## Exercise requirements
Once you find the line containing "(356, 291) = (641, 581): purple", output it and every line after it to the end of the records, exactly.

Saved entries:

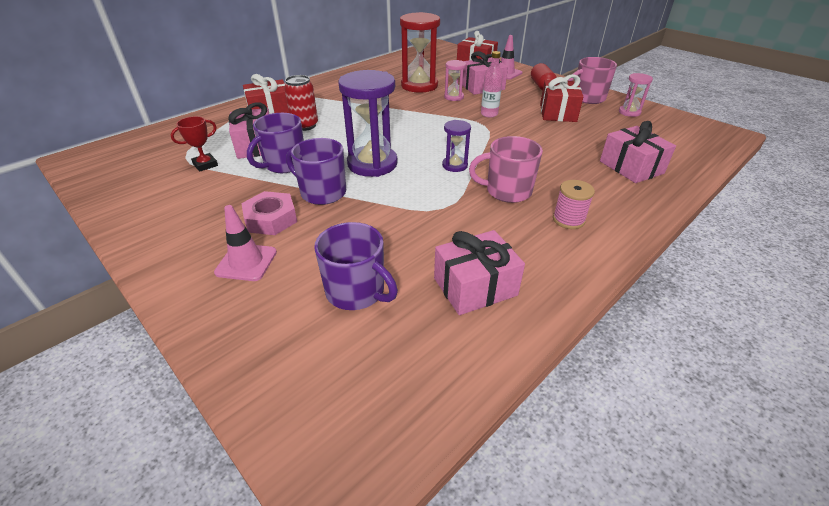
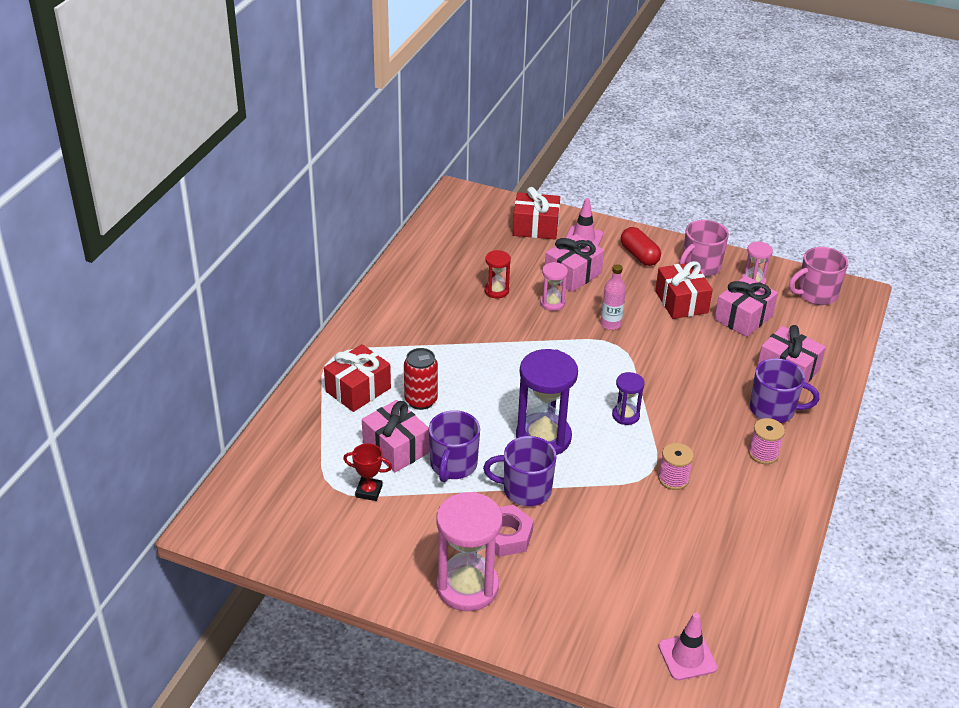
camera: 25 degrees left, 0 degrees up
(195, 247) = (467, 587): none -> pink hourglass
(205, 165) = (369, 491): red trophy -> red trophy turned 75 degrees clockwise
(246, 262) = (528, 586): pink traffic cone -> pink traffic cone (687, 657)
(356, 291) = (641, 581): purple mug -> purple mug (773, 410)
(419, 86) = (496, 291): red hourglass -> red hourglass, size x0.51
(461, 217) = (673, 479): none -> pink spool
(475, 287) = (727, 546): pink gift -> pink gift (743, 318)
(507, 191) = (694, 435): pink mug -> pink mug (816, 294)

## Task output
(356, 291) = (641, 581): purple mug -> purple mug (773, 410)
(419, 86) = (496, 291): red hourglass -> red hourglass, size x0.51
(461, 217) = (673, 479): none -> pink spool
(475, 287) = (727, 546): pink gift -> pink gift (743, 318)
(507, 191) = (694, 435): pink mug -> pink mug (816, 294)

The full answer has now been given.